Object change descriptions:
****************

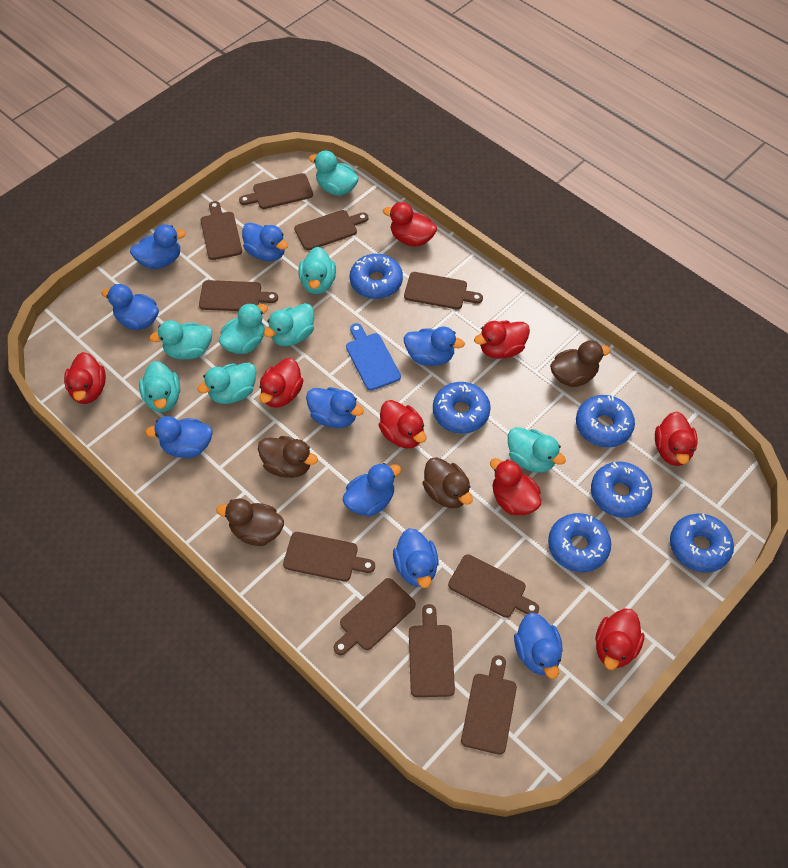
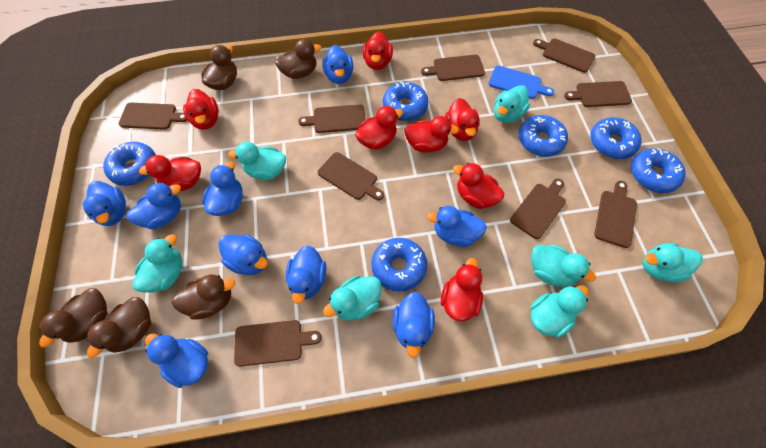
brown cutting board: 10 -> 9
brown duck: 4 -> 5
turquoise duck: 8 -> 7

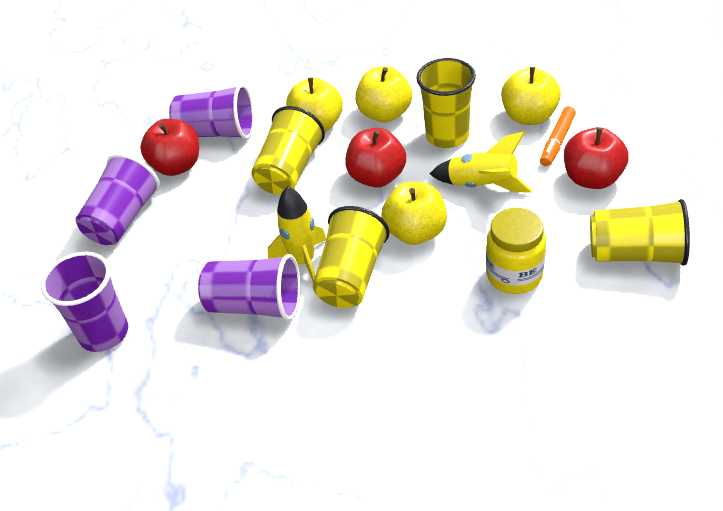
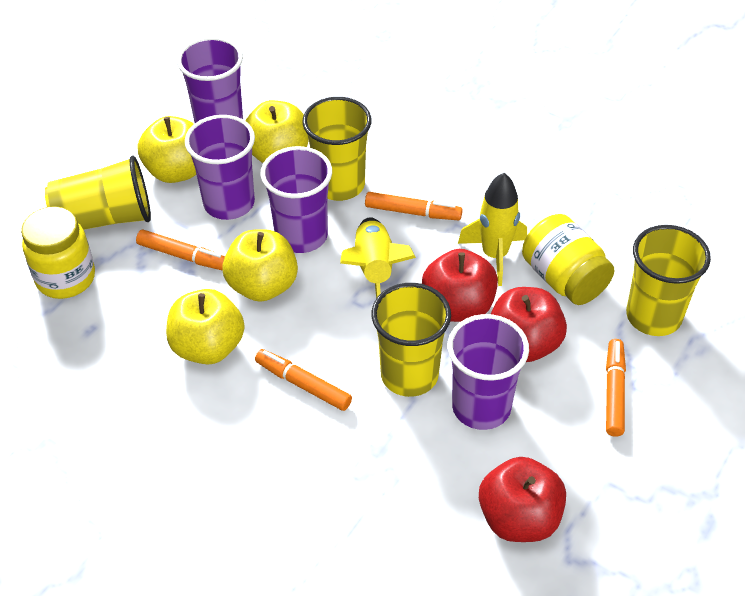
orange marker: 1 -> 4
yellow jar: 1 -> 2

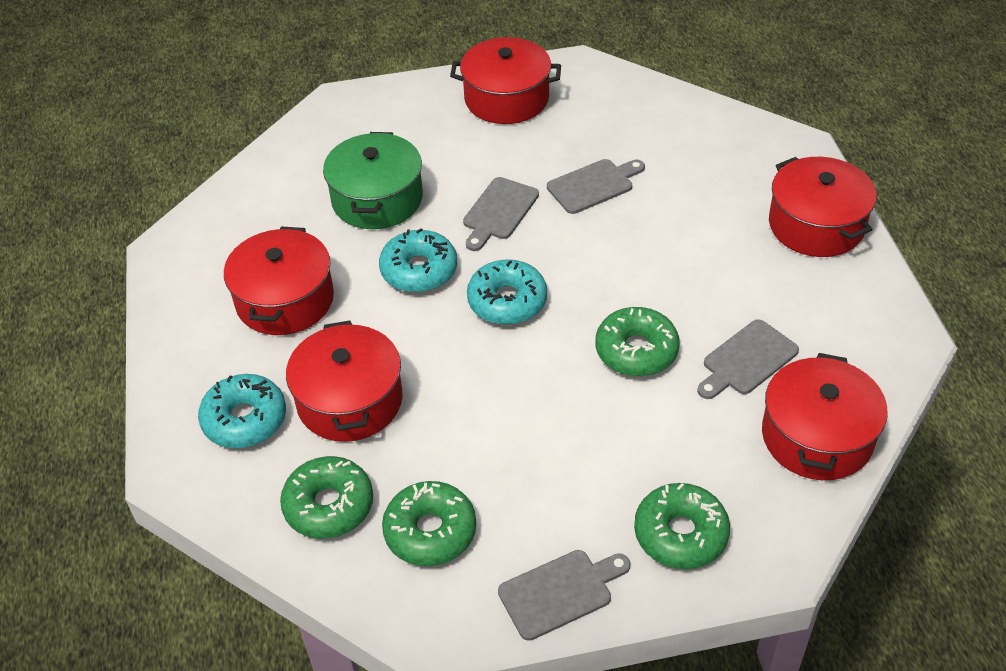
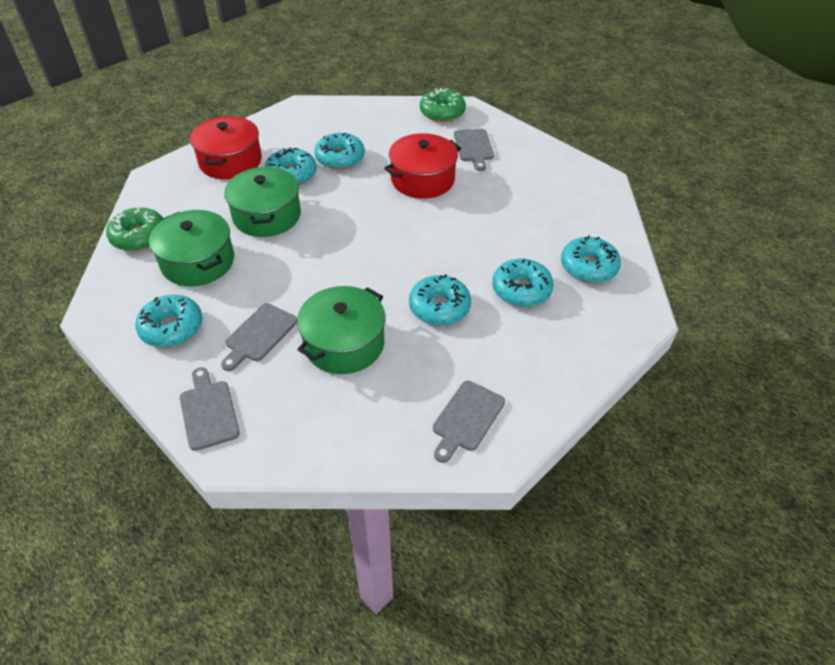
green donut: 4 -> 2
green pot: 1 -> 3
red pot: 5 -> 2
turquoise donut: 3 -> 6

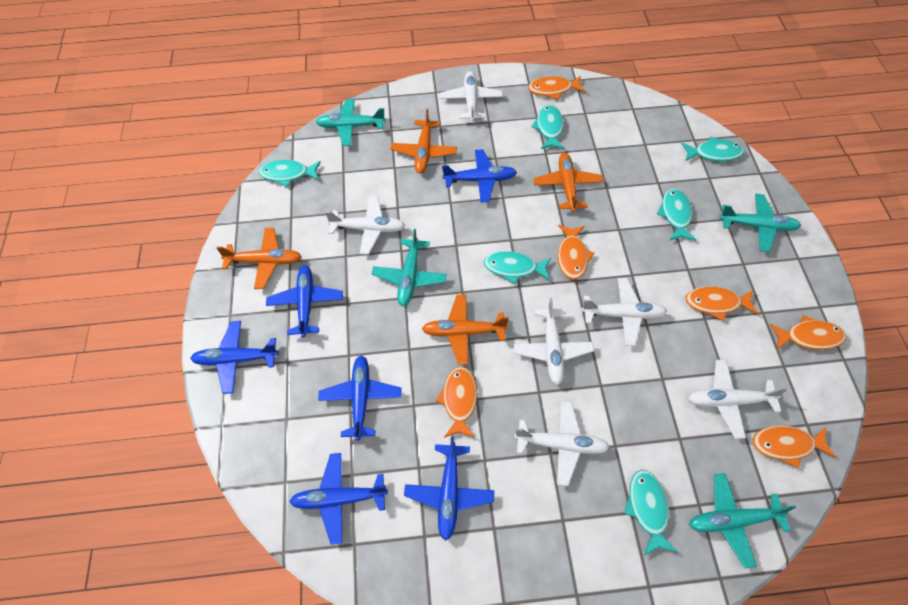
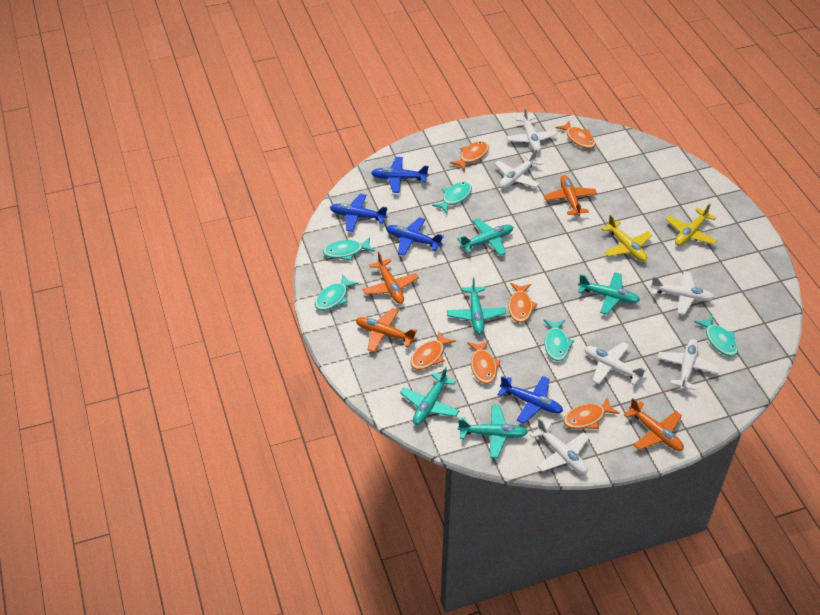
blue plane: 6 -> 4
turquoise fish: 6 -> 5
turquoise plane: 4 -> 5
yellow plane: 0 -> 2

****************

YOUR OBJECTIVE: The range to set down runs from the line containing "orange marker: 1 -> 4" through the final line of the data, both ends included; give it exactly and drop the pictures.

EXERCISE RESPONSE:
orange marker: 1 -> 4
yellow jar: 1 -> 2

green donut: 4 -> 2
green pot: 1 -> 3
red pot: 5 -> 2
turquoise donut: 3 -> 6

blue plane: 6 -> 4
turquoise fish: 6 -> 5
turquoise plane: 4 -> 5
yellow plane: 0 -> 2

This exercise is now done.